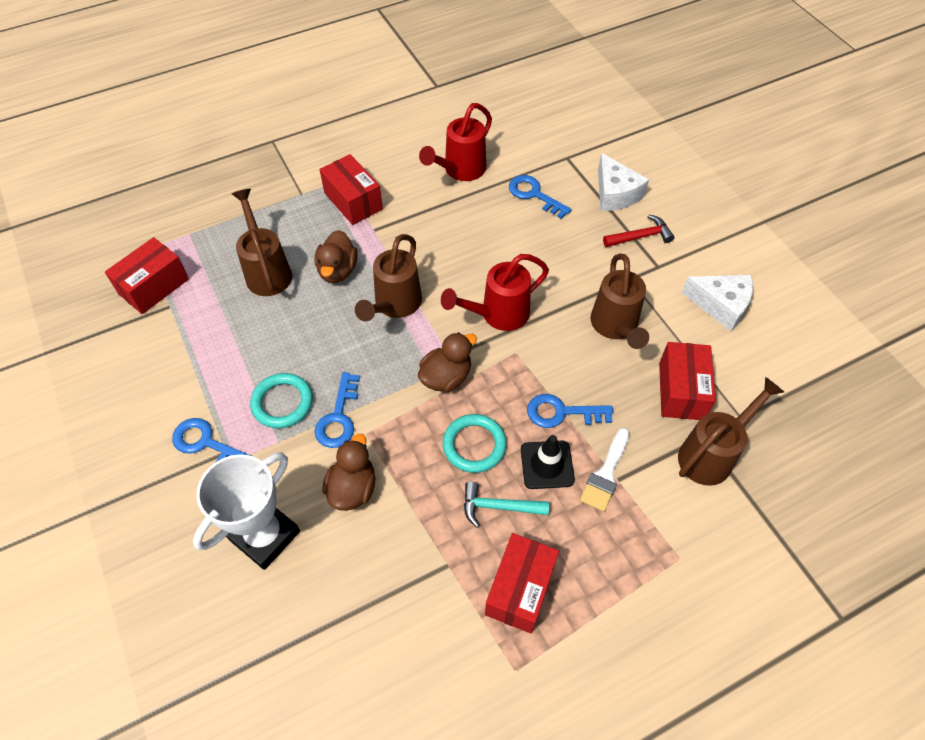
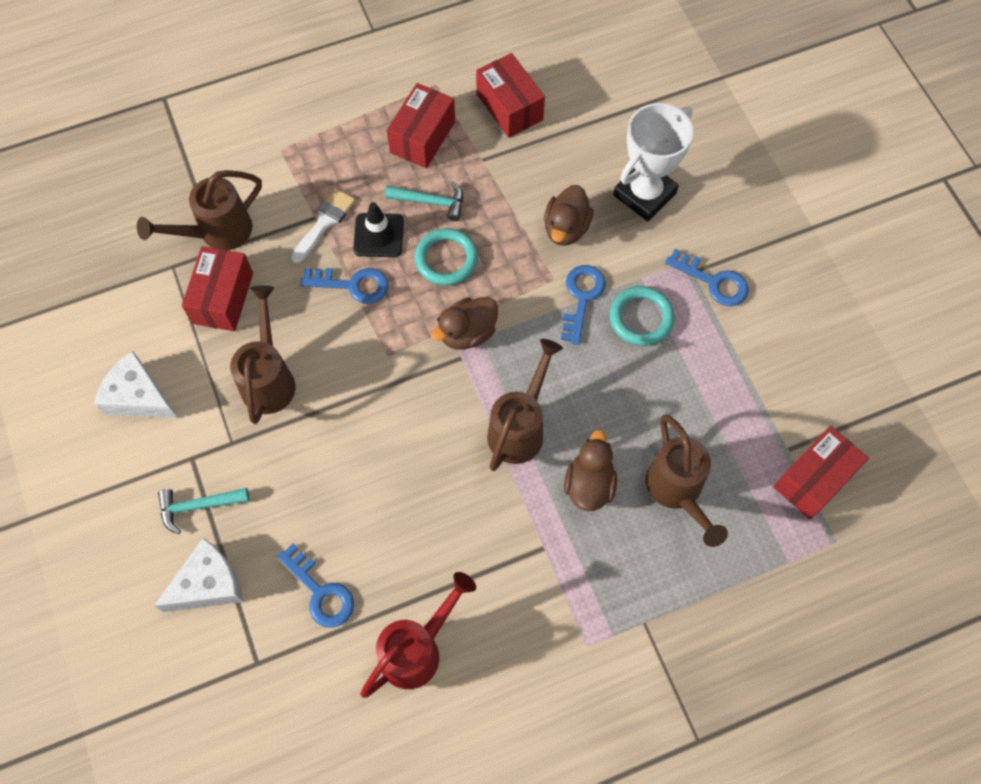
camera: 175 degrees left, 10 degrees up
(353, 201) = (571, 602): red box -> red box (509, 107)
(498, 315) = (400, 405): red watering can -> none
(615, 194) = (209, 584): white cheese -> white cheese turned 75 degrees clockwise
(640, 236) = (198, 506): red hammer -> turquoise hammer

--------------------

TASK OBJECTIVE - Among the entries above, tally each line with the string "degrees" and state that figure only.

WRITTEN RESPONSE - 2